→ **MATERIAL SUPPLIED**:

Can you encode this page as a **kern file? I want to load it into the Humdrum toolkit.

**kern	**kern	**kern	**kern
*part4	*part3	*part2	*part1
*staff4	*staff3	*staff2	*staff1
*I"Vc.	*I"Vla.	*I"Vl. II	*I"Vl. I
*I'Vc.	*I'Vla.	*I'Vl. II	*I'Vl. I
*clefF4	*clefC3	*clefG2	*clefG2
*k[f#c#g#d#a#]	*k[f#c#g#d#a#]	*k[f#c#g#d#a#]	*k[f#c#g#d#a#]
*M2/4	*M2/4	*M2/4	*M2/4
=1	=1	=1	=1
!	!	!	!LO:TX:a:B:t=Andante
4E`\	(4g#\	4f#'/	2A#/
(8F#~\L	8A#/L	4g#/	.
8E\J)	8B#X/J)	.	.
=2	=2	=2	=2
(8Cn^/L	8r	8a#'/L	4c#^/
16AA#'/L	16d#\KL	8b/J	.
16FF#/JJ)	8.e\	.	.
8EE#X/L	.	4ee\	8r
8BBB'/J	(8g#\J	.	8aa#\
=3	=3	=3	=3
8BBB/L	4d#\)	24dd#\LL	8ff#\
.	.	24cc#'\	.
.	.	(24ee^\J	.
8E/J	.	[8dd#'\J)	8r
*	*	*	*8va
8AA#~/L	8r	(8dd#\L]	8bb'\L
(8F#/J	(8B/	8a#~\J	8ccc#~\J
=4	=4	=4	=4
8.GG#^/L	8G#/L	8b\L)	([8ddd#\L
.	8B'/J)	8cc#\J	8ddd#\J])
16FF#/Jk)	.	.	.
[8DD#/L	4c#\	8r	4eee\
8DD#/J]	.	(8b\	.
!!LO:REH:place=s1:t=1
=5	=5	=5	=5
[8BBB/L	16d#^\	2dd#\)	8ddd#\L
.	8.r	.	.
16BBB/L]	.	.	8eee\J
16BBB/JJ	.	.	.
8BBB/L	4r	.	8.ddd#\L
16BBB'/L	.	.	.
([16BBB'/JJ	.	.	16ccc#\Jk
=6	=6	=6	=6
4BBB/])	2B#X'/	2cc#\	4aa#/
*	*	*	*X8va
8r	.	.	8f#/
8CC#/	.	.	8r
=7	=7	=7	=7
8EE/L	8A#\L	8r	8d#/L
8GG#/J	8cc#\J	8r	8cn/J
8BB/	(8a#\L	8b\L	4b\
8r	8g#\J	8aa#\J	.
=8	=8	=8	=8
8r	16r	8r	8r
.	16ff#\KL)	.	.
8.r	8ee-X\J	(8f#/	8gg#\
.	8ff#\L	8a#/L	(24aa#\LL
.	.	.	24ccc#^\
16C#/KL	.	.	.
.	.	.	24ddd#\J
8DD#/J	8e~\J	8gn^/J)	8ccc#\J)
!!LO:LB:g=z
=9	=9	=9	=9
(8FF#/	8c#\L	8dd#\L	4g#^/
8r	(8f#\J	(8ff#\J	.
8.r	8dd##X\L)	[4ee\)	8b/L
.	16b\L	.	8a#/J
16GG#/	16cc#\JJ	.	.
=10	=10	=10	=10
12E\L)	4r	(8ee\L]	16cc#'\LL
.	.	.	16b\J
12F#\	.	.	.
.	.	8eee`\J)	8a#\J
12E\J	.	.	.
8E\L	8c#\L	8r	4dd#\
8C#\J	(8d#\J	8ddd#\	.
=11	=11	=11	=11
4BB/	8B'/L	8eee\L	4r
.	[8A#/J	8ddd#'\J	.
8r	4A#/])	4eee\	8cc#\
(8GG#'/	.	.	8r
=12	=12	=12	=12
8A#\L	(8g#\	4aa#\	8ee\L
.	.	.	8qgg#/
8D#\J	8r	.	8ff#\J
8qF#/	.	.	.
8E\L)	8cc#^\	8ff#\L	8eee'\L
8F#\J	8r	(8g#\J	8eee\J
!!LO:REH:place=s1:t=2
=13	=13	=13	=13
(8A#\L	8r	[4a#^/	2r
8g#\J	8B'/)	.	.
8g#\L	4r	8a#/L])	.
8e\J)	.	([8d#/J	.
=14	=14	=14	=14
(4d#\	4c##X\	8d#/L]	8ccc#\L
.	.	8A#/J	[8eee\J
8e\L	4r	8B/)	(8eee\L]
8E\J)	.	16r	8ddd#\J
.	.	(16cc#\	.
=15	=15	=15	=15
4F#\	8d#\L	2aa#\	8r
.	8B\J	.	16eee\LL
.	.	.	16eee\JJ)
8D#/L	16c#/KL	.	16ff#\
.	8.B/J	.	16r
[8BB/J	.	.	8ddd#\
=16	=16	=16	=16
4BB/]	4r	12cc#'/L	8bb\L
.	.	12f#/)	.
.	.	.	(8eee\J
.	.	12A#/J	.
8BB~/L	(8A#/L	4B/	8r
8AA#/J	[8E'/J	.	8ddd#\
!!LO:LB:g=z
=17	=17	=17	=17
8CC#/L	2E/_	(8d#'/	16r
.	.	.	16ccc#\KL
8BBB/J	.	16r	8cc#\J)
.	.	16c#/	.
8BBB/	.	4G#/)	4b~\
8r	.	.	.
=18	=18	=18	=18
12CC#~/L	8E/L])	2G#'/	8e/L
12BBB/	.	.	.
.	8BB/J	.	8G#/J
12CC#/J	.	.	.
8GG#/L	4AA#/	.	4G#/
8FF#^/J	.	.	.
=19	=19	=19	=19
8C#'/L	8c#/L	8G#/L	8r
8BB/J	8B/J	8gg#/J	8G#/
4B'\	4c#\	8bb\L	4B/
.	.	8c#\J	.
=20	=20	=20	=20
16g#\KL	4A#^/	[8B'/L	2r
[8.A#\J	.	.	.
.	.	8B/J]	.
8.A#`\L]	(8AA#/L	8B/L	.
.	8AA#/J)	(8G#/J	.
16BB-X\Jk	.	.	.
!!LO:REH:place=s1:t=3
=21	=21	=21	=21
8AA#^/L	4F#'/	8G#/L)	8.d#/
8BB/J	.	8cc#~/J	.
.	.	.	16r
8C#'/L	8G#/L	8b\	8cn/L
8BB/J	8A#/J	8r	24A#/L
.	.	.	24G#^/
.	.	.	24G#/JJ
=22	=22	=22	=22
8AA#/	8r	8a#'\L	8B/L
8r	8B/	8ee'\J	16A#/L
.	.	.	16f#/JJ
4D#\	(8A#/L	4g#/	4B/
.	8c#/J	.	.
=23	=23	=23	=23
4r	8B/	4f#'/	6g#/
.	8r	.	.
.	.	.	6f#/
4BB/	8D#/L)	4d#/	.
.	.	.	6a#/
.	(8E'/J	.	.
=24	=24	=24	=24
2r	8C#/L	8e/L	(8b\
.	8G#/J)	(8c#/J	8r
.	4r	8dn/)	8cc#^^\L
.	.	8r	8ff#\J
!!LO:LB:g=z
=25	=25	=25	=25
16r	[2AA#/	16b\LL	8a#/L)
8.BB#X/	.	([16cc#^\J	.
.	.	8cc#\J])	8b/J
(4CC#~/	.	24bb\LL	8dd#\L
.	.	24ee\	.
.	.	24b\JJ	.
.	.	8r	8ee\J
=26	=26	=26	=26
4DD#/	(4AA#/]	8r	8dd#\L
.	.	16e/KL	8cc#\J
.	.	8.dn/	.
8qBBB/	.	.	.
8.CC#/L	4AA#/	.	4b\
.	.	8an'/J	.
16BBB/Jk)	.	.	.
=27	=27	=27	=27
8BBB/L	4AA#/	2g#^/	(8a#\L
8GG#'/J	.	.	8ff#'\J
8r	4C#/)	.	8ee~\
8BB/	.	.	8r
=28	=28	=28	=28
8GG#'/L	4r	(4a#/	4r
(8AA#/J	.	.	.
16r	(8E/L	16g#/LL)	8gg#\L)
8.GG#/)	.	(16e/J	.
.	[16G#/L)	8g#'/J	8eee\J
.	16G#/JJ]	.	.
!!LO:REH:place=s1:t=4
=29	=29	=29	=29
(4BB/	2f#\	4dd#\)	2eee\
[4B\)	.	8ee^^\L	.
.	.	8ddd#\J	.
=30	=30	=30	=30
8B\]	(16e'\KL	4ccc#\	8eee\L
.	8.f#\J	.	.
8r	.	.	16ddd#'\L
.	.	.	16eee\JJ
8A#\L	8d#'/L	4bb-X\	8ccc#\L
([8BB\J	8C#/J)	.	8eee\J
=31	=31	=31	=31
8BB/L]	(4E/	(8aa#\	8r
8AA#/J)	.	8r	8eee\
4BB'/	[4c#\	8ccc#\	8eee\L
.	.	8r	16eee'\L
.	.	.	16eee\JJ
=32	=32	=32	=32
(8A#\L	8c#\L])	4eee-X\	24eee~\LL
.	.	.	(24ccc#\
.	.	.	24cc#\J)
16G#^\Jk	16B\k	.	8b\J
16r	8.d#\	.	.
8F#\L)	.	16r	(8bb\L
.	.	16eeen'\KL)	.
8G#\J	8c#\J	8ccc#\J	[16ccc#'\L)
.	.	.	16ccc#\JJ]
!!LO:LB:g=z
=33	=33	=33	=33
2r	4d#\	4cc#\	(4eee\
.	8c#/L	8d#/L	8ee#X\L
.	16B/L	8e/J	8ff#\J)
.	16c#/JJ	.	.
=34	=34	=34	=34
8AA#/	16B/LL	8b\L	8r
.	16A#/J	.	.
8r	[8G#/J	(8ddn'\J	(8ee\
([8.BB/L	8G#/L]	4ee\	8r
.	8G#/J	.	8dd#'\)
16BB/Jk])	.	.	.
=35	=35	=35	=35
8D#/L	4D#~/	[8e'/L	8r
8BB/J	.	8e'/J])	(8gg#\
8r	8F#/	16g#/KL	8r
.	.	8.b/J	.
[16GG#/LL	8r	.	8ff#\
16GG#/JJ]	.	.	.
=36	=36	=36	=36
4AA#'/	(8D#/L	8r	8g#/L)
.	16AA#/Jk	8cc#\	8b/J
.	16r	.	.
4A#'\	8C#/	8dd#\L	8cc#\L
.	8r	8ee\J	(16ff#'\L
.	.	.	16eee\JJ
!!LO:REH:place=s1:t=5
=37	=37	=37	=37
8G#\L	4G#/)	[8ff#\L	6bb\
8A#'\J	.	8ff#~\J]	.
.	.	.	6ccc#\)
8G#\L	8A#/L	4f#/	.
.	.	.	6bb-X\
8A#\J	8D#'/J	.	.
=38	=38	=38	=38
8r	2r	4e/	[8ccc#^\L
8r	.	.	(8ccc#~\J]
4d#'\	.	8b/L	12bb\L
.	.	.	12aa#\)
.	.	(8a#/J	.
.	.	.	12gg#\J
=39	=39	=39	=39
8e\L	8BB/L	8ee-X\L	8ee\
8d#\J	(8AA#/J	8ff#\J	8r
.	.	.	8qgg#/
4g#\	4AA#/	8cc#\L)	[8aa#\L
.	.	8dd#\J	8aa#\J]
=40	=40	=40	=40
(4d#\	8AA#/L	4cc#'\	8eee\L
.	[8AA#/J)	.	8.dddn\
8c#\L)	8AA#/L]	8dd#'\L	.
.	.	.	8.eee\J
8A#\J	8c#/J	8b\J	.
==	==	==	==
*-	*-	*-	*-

→ **REQUEST**: Pull out each line of the material above that contains the string "place". Case matters.

→ **RESPONSE**:
!!LO:REH:place=s1:t=1
!!LO:REH:place=s1:t=2
!!LO:REH:place=s1:t=3
!!LO:REH:place=s1:t=4
!!LO:REH:place=s1:t=5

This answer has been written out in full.